Job item: Would you please write out only the lines running from the top of the listing through the one holding "green screwdriver [88,307,200,342]", exactly, with both ends kept and pictures left out?

Exercise data:
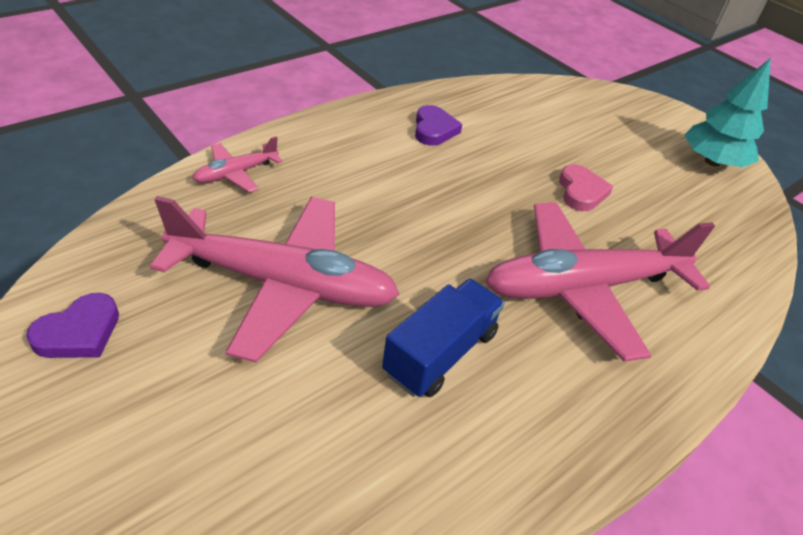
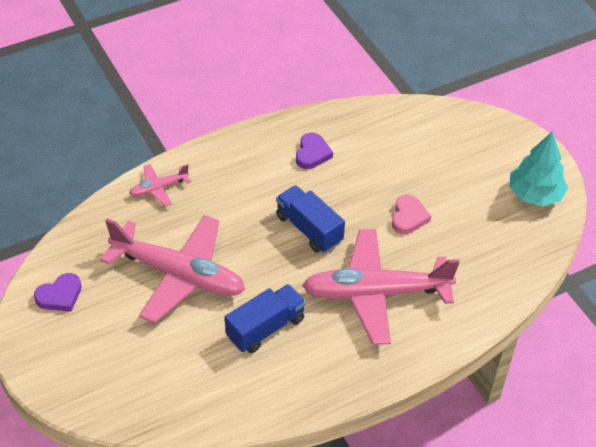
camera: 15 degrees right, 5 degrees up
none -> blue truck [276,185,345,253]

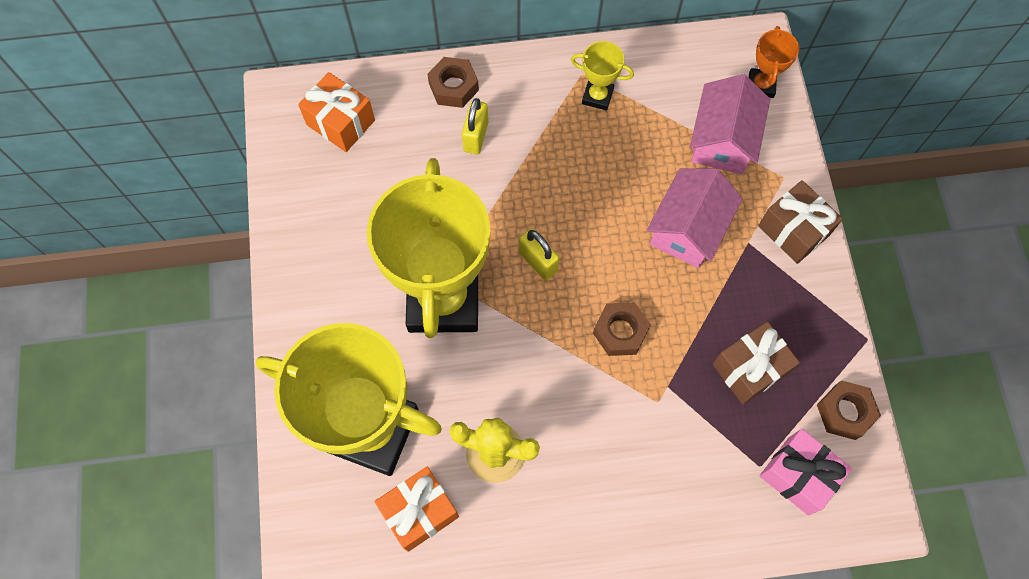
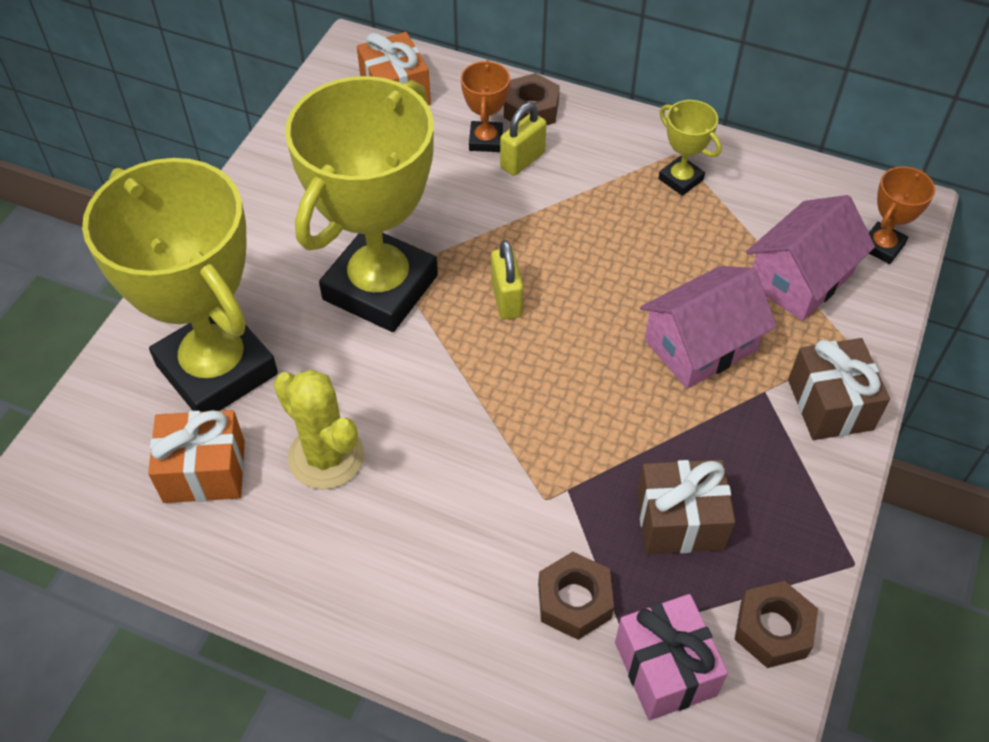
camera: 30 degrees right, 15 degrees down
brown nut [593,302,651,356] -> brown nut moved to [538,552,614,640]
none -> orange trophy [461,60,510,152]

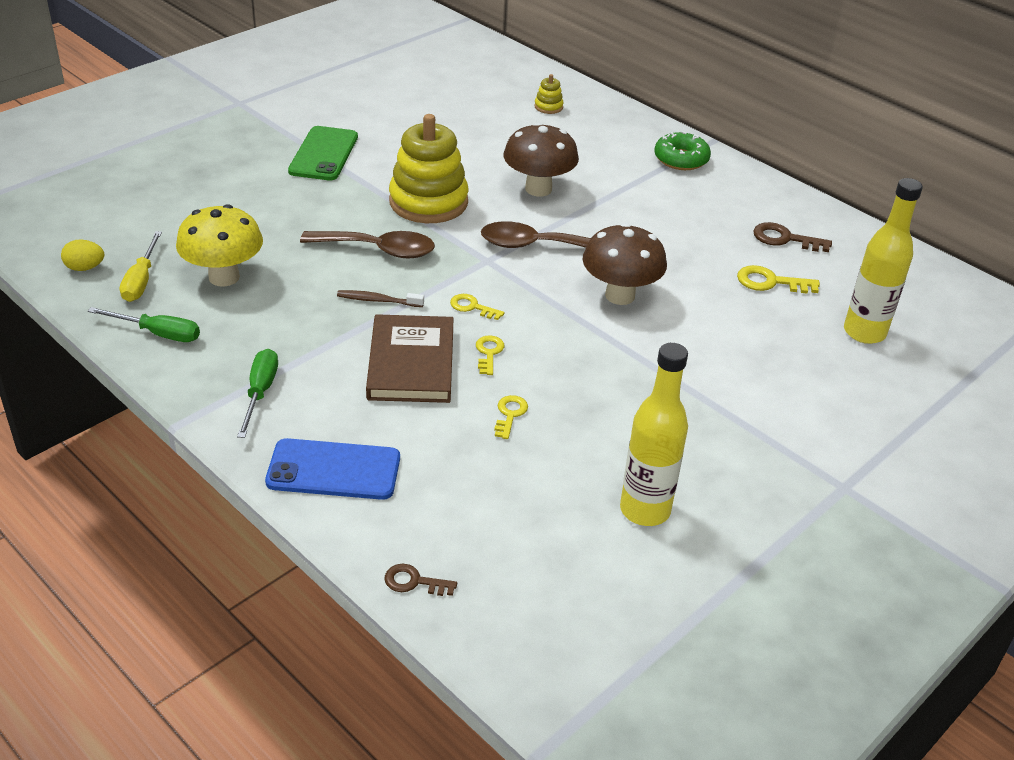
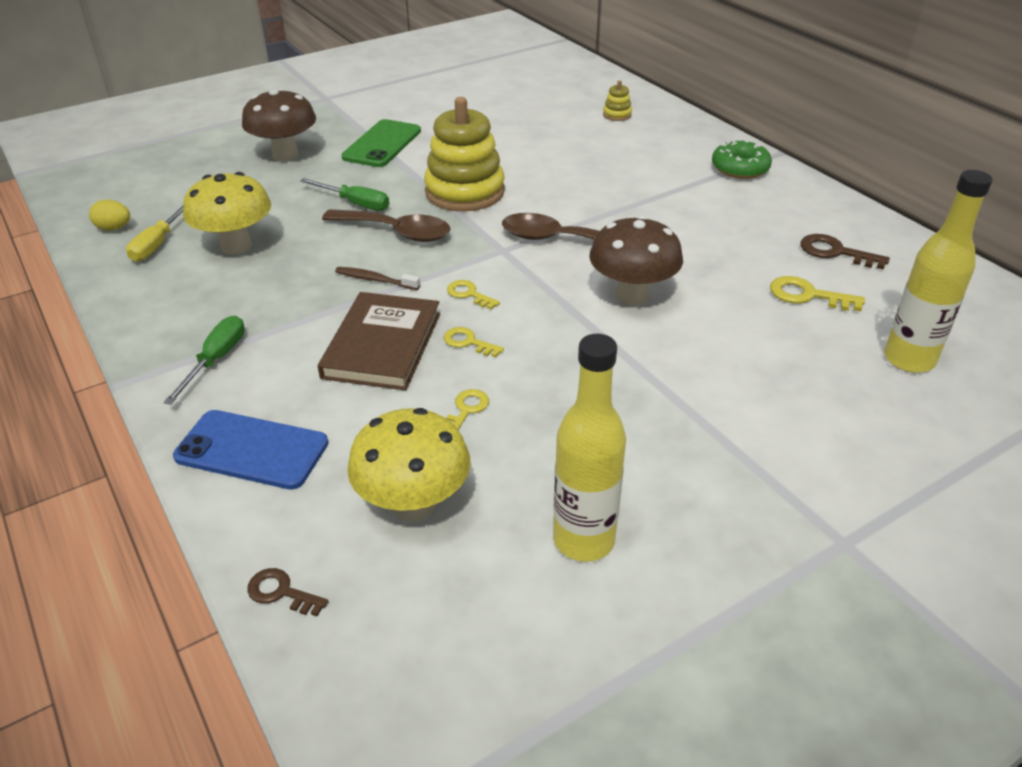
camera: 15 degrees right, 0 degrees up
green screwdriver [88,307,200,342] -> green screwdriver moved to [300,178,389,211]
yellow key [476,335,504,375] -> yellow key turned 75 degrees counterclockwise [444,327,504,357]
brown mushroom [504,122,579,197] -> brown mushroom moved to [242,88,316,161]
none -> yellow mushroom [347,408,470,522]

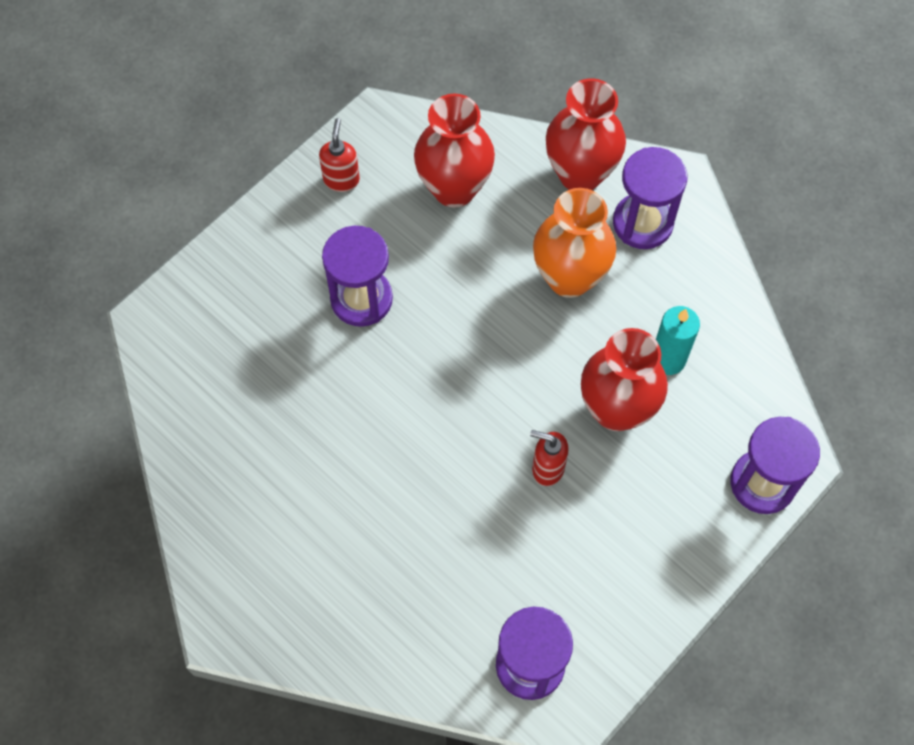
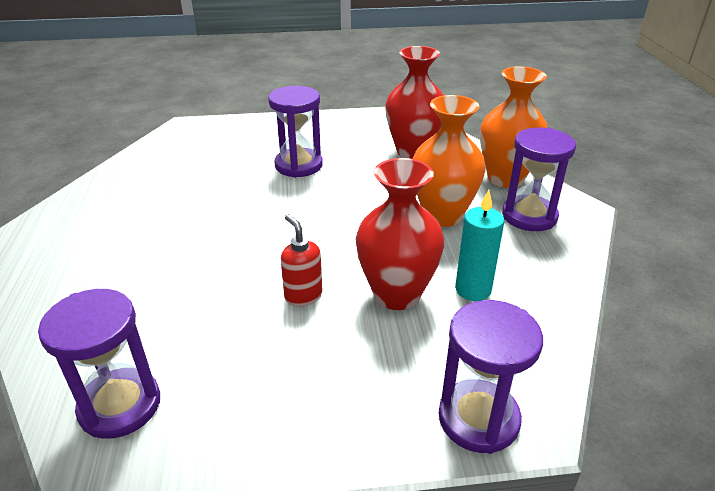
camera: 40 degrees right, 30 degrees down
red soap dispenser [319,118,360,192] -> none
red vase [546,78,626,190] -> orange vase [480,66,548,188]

Task solution:
camera: 15 degrees right, 5 degrees up
none -> blue truck [276,185,345,253]

camera: 30 degrees right, 15 degrees down
brown nut [593,302,651,356] -> brown nut moved to [538,552,614,640]
none -> orange trophy [461,60,510,152]

camera: 15 degrees right, 0 degrees up
green screwdriver [88,307,200,342] -> green screwdriver moved to [300,178,389,211]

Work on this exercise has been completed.